====== TASK DATA ======

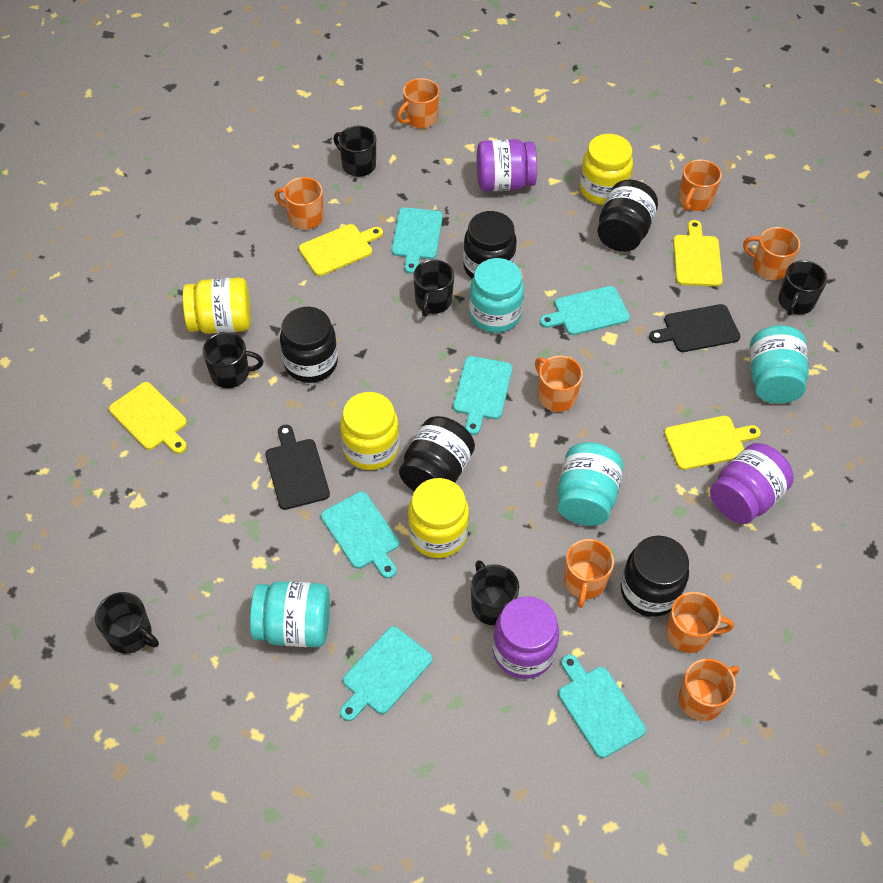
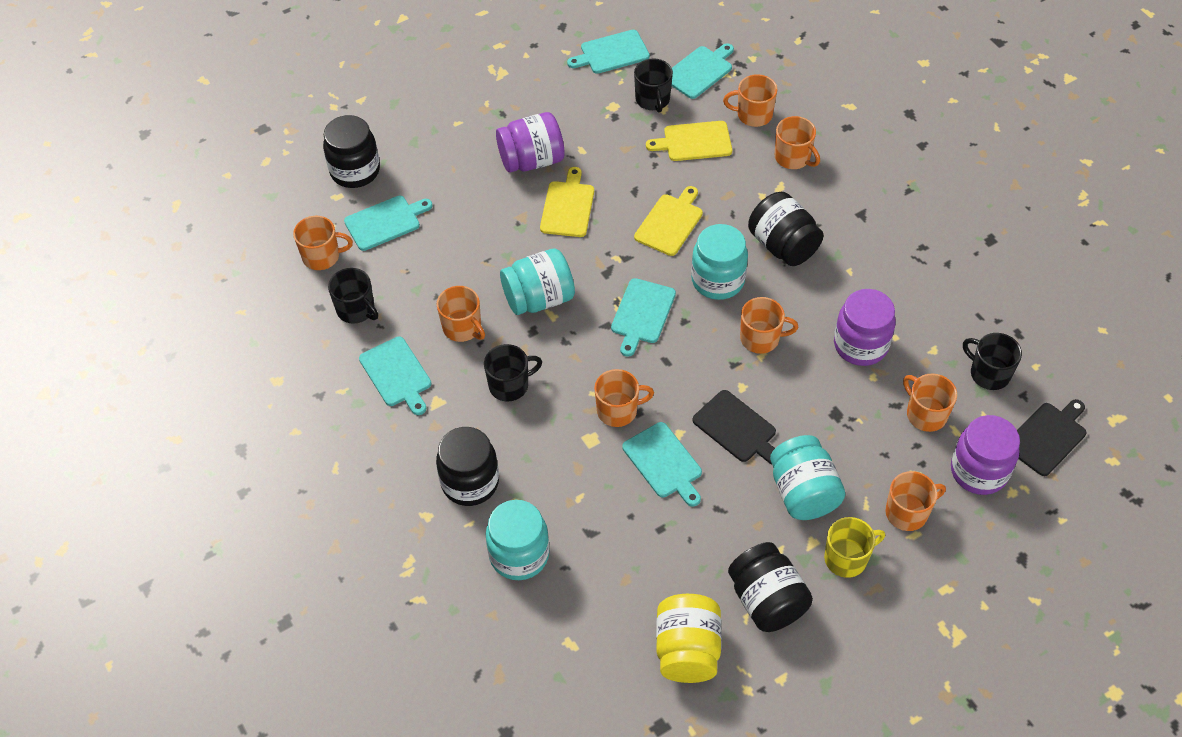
black jar: 5 -> 4
black mug: 6 -> 4
yellow cutting board: 4 -> 3
yellow jar: 4 -> 1
yellow mug: 0 -> 1

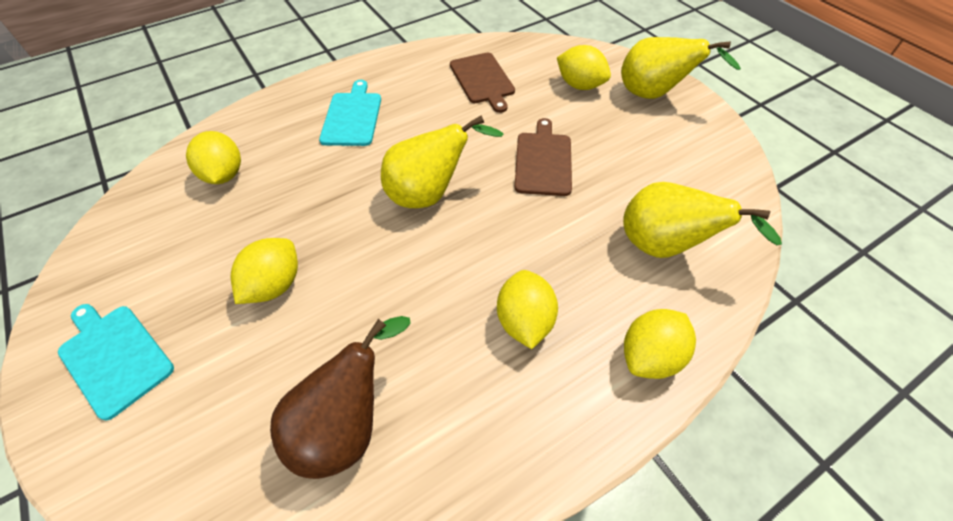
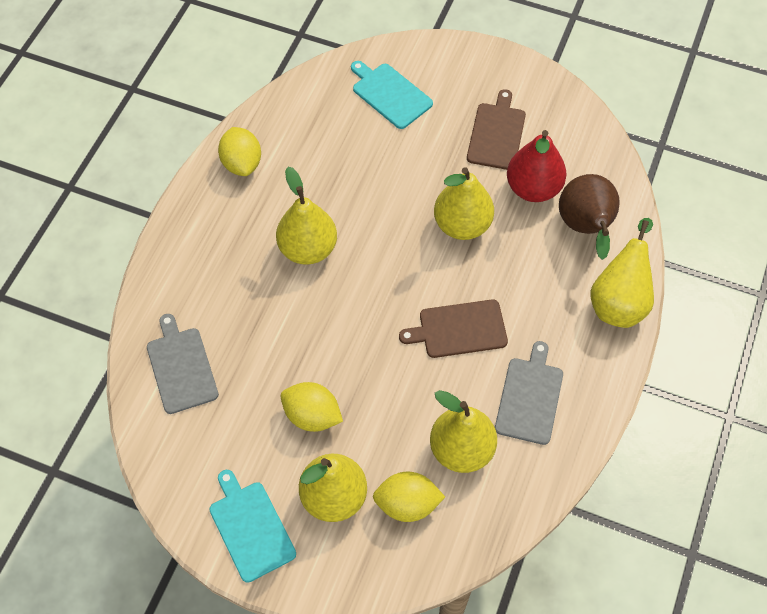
grey cutting board: 0 -> 2
red pear: 0 -> 1
yellow lemon: 5 -> 3
yellow pear: 3 -> 5

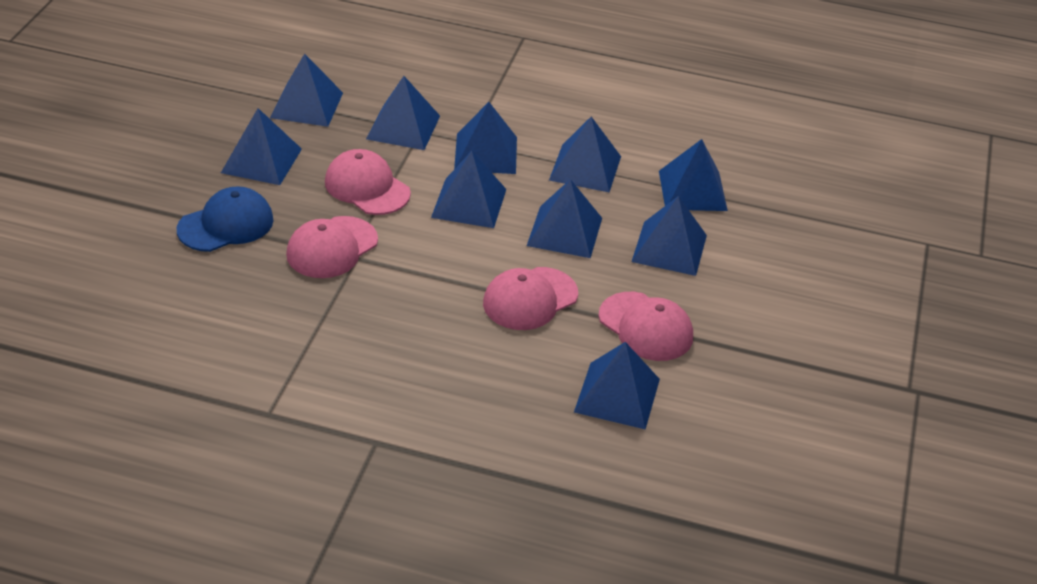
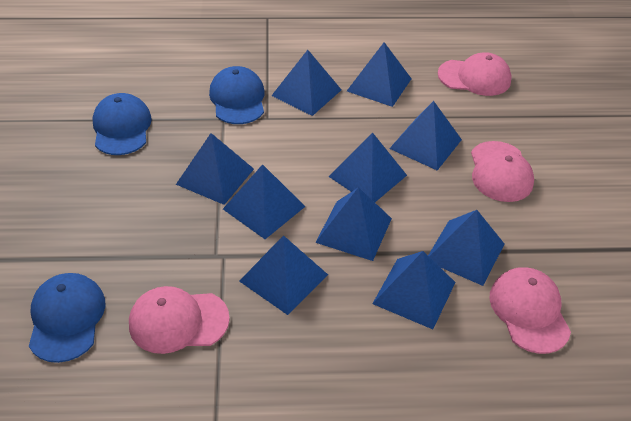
blue cap: 1 -> 3

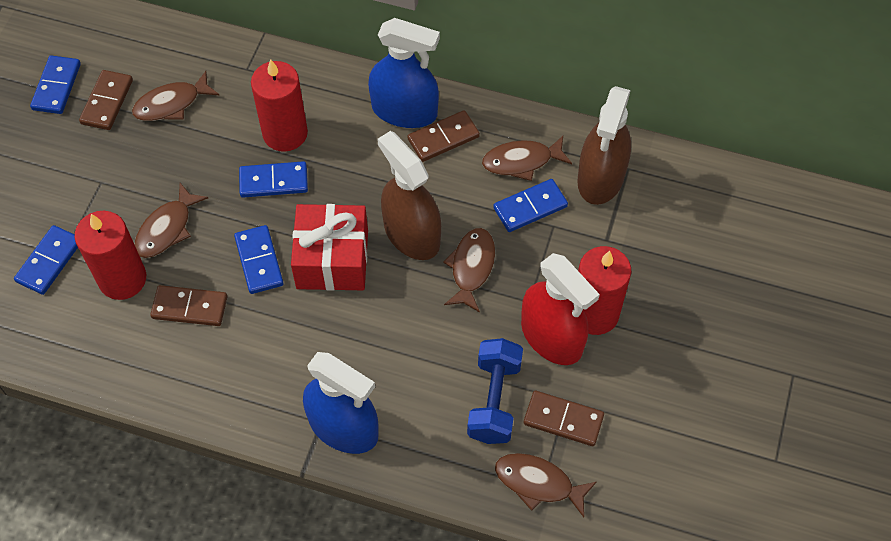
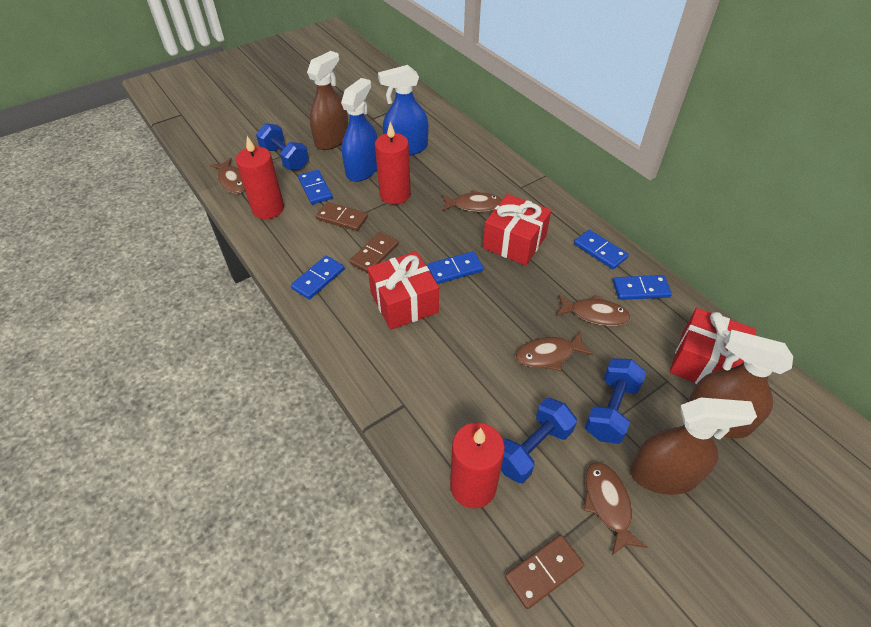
blue dumbbell: 1 -> 3
brown domino: 4 -> 3
brown spray bottle: 2 -> 3
red gift: 1 -> 3
red spray bottle: 1 -> 0

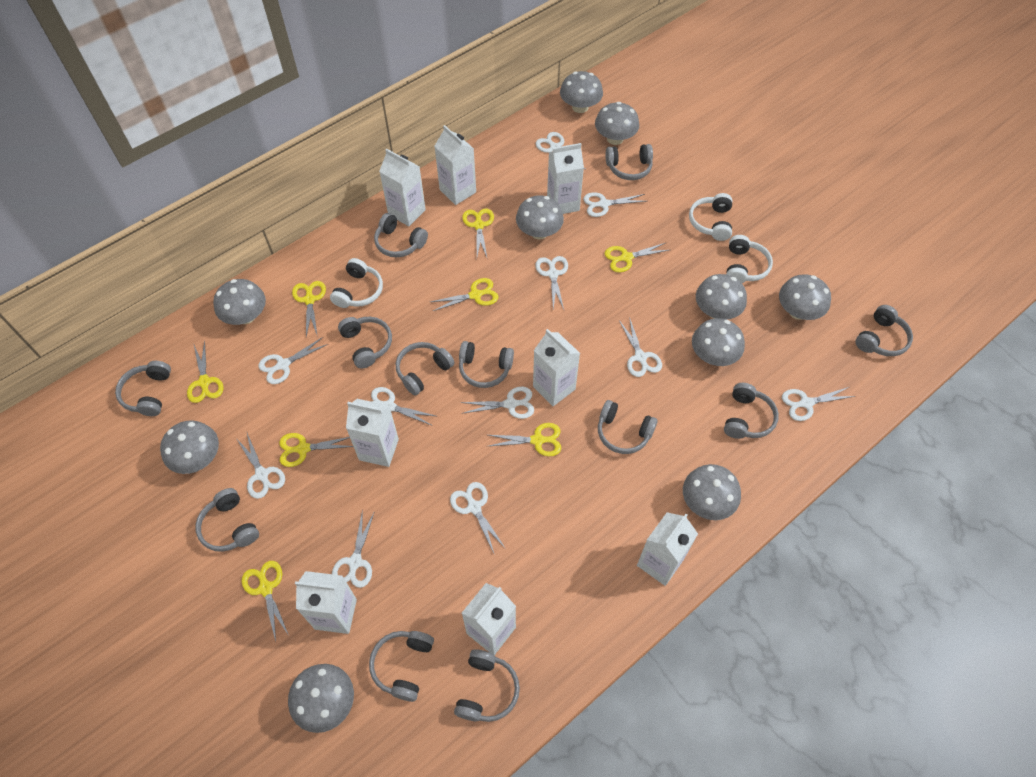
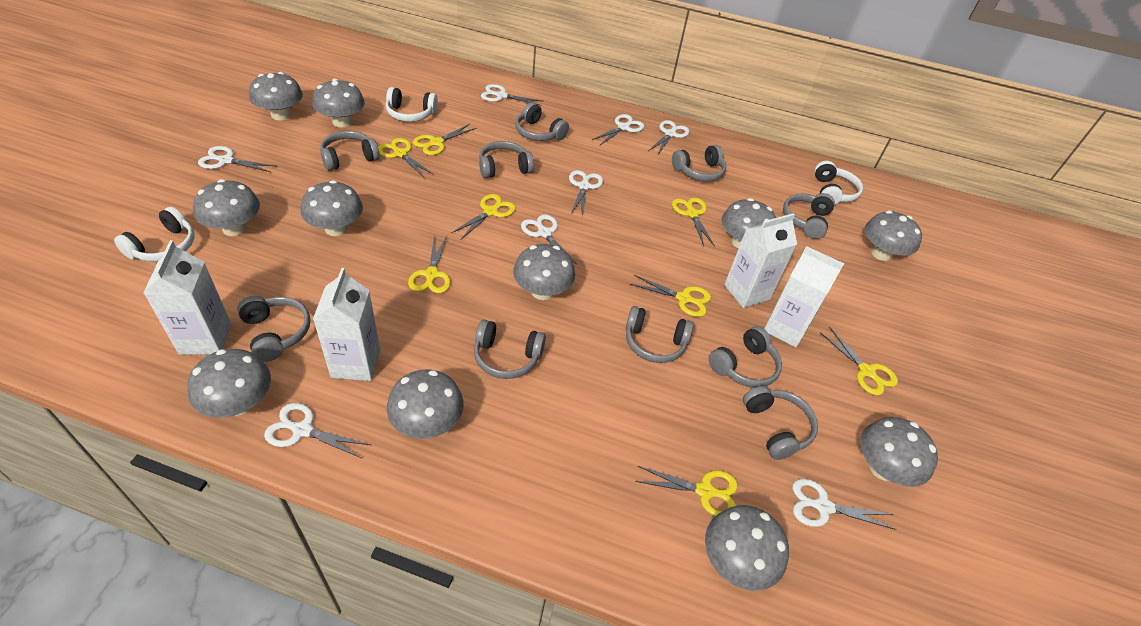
grey headphones: 12 -> 10
grey mushroom: 10 -> 11
white carton: 8 -> 4
white scissors: 11 -> 8

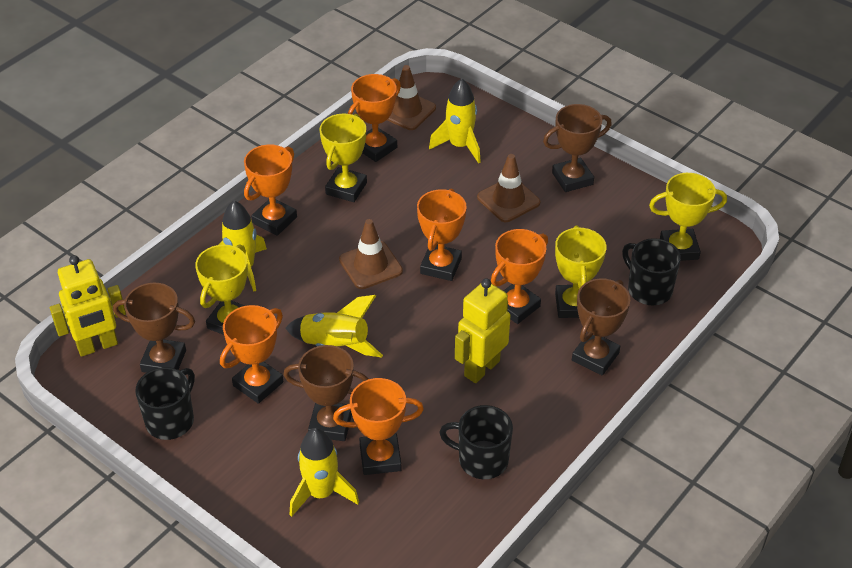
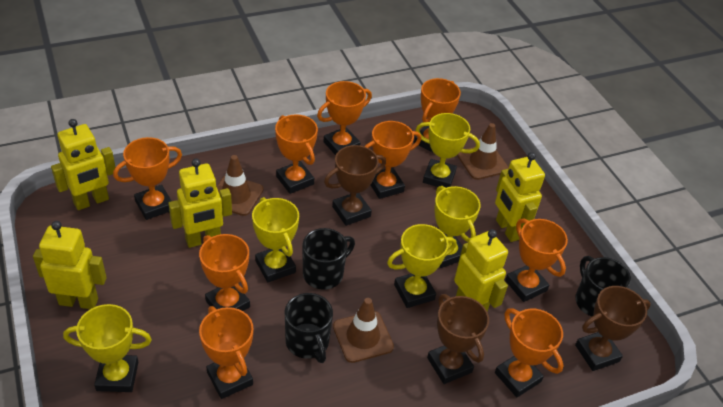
brown trophy: 4 -> 3
orange trophy: 6 -> 9
yellow robot: 2 -> 5
yellow rocket: 4 -> 0
yellow trophy: 4 -> 5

======

TASK REQUIREMENTS - A verbatim copy of the listing is required, with all pictures left out.

ANSWER TO THE EXERCISE -
black jar: 5 -> 4
black mug: 6 -> 4
yellow cutting board: 4 -> 3
yellow jar: 4 -> 1
yellow mug: 0 -> 1

grey cutting board: 0 -> 2
red pear: 0 -> 1
yellow lemon: 5 -> 3
yellow pear: 3 -> 5

blue cap: 1 -> 3

blue dumbbell: 1 -> 3
brown domino: 4 -> 3
brown spray bottle: 2 -> 3
red gift: 1 -> 3
red spray bottle: 1 -> 0

grey headphones: 12 -> 10
grey mushroom: 10 -> 11
white carton: 8 -> 4
white scissors: 11 -> 8

brown trophy: 4 -> 3
orange trophy: 6 -> 9
yellow robot: 2 -> 5
yellow rocket: 4 -> 0
yellow trophy: 4 -> 5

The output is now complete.